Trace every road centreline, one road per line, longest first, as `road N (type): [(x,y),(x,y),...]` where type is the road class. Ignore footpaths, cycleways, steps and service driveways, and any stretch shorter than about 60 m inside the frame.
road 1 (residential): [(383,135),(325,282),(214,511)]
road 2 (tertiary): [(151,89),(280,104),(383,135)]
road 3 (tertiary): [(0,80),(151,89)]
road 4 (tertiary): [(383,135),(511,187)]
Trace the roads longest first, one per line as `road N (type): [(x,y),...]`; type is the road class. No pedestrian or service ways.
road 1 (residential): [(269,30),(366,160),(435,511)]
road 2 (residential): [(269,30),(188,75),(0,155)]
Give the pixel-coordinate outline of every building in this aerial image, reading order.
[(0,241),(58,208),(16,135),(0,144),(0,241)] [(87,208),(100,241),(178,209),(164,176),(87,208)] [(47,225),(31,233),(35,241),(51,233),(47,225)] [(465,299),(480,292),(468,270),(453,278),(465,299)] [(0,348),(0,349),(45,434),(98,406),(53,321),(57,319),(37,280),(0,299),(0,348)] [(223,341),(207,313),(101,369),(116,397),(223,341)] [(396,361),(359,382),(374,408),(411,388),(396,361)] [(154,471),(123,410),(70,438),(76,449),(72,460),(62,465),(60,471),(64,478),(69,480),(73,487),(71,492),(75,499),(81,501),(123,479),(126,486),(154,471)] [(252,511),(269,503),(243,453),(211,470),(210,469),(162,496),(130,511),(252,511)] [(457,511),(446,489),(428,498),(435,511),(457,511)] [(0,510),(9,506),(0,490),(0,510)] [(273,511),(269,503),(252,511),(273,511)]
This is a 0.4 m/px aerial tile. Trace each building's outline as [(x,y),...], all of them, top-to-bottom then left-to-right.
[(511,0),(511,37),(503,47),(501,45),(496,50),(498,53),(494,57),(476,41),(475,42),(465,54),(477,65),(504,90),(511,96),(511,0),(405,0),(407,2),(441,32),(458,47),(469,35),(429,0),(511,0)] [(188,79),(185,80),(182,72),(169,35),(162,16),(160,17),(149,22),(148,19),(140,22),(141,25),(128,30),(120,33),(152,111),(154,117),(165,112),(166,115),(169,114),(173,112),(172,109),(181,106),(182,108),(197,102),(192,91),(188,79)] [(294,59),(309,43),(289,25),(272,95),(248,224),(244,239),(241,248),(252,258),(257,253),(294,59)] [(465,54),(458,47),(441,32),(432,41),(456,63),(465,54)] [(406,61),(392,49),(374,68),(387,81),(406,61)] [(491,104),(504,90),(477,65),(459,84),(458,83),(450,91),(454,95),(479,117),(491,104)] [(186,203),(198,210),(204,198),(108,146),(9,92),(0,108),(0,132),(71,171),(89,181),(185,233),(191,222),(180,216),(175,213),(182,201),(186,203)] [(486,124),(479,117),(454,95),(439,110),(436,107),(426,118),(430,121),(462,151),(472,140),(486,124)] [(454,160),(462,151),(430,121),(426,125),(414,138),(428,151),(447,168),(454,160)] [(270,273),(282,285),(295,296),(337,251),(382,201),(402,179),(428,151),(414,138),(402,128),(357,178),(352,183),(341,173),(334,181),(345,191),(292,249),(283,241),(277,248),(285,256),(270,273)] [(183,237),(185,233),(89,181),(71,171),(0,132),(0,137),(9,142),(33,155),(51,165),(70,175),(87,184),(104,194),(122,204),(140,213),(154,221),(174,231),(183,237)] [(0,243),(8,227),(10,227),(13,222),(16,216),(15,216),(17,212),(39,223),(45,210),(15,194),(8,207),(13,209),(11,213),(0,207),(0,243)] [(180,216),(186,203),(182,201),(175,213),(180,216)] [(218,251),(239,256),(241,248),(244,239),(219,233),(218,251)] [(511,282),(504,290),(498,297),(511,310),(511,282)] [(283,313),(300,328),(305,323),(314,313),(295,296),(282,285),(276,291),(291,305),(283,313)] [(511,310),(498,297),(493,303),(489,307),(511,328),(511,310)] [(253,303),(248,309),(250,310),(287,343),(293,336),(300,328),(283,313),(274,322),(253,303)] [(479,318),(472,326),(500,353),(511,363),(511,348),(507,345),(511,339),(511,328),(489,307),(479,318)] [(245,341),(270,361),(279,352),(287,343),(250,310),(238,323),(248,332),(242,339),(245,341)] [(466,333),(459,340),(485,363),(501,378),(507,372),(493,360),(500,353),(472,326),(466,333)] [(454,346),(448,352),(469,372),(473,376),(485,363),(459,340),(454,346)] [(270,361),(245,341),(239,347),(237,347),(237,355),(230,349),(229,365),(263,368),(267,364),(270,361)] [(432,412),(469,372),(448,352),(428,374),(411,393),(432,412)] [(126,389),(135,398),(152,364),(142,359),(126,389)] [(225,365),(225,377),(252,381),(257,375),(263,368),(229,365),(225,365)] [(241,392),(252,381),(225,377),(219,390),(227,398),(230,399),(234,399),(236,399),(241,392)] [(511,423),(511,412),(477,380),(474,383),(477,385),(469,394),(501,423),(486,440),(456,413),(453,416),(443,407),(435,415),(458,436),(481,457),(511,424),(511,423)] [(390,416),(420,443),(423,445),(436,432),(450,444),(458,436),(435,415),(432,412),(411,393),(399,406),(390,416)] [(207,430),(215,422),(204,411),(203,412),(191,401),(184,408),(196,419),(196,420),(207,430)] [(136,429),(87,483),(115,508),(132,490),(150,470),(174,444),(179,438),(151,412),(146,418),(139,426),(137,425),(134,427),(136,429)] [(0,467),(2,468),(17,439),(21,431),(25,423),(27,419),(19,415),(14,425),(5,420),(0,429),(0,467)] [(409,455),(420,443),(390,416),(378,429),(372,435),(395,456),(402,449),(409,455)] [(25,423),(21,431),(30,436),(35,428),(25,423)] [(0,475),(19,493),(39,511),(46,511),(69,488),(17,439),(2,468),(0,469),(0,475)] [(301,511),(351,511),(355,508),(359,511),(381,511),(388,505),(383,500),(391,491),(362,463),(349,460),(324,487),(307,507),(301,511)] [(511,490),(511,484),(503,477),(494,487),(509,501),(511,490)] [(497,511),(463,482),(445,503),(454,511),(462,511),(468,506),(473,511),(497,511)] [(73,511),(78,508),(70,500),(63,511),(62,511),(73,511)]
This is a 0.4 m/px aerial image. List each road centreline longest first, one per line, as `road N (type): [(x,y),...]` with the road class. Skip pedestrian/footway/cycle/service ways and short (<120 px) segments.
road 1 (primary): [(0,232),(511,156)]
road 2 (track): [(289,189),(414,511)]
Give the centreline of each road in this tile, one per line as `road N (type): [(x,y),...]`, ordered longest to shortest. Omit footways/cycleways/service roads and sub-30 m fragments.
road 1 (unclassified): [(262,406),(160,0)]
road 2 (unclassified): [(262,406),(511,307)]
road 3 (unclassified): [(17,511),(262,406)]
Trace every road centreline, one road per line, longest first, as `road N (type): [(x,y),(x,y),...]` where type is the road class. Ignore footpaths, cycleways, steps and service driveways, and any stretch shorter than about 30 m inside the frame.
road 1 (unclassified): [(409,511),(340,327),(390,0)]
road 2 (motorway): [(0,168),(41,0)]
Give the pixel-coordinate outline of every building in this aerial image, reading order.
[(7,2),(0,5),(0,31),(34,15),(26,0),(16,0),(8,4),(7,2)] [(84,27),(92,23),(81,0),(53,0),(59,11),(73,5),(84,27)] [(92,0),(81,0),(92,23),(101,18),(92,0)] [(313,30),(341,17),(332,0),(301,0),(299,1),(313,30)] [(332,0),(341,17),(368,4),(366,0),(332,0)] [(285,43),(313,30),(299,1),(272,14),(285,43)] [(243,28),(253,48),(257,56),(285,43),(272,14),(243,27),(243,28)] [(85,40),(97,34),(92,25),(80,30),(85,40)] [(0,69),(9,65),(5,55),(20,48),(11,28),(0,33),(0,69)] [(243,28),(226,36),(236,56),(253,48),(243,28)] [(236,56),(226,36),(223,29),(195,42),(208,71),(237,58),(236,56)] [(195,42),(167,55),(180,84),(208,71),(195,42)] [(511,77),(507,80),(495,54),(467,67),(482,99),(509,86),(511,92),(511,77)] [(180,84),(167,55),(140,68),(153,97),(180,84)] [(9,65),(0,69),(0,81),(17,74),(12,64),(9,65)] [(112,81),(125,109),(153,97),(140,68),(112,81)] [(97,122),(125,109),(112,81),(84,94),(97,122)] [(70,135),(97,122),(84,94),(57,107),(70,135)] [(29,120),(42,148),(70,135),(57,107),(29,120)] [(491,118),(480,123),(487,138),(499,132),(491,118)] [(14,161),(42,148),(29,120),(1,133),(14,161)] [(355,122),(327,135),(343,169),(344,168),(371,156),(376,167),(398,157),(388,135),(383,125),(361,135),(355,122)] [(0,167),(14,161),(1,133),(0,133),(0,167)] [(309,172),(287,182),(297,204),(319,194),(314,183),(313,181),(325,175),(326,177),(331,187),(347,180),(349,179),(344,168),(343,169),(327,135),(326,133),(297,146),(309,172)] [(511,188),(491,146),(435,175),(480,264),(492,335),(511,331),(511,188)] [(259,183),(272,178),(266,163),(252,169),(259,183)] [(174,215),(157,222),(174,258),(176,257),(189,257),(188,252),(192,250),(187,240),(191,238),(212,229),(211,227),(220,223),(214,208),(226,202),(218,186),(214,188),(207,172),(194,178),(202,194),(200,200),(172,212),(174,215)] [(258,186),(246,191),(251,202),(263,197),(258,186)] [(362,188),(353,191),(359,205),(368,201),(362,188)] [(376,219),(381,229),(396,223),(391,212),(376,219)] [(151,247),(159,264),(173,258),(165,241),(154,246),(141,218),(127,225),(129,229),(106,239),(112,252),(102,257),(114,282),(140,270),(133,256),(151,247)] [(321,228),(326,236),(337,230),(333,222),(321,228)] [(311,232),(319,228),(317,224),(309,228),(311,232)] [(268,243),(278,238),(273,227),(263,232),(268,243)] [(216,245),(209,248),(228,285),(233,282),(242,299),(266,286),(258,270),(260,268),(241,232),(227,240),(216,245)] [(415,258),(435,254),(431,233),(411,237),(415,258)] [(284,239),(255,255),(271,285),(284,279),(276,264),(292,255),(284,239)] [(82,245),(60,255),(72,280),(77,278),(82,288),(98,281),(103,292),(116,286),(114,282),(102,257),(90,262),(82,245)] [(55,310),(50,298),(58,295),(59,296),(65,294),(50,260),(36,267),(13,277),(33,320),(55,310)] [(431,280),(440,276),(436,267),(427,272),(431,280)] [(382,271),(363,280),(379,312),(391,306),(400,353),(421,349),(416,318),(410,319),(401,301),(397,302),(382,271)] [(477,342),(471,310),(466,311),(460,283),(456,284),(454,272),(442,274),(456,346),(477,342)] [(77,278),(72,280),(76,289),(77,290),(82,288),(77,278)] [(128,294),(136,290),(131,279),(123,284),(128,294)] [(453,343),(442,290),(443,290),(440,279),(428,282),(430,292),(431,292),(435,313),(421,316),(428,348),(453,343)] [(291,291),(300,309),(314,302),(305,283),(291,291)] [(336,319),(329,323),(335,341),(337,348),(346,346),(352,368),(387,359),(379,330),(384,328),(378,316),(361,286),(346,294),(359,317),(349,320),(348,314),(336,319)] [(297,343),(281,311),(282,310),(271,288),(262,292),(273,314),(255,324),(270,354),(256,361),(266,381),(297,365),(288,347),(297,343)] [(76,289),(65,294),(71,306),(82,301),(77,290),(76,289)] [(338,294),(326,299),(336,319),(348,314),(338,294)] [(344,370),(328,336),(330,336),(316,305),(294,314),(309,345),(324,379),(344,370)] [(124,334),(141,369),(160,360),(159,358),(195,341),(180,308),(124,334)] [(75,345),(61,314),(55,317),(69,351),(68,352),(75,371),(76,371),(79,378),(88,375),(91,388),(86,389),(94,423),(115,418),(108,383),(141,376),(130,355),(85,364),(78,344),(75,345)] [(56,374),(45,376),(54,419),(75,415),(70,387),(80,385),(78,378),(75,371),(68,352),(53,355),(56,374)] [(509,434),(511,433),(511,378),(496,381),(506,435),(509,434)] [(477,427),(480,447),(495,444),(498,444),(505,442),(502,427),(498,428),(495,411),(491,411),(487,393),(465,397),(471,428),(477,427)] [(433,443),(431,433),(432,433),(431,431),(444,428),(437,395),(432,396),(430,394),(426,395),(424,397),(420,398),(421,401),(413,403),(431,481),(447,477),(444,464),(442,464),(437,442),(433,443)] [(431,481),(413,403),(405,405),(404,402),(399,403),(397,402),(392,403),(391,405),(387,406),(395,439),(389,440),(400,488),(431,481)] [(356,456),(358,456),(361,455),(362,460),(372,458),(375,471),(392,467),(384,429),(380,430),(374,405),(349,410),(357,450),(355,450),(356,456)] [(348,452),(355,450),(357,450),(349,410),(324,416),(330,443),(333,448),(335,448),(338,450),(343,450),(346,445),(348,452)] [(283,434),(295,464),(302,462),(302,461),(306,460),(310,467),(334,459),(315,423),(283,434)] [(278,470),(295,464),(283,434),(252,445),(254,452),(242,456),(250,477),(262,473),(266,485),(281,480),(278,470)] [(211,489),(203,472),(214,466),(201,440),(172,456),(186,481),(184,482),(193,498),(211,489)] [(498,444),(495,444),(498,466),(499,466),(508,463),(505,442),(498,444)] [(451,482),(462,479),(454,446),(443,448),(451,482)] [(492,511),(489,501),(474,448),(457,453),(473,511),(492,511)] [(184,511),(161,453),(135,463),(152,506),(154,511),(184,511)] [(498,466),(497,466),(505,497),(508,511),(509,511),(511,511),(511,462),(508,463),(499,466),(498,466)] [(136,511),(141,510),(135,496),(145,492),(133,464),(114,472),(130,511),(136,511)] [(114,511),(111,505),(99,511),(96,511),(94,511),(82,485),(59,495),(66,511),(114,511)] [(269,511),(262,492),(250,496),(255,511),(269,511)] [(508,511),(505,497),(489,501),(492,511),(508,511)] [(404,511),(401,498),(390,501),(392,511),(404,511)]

● ● ● ●

● **Verilen görev**:
Verinin başından "road 1 (residential): [(383,135),(325,282),(214,511)]" satırına kadar uzanan bölümü, bu satır da dahil olmak üzere yeniden yazın. Bunu yaparken içindeki "footpaths" ifadesini "sidewalks" ile değiştirin ve başka hiçbir şeye dokunmayın.

● **Alıştırmanın cevabı**:
Trace every road centreline, one road per line, longest first, as `road N (type): [(x,y),(x,y),...]` where type is the road class. Ignore sidewalks, cycleways, steps and service driveways, and any stretch shorter than about 60 m inside the frame.
road 1 (residential): [(383,135),(325,282),(214,511)]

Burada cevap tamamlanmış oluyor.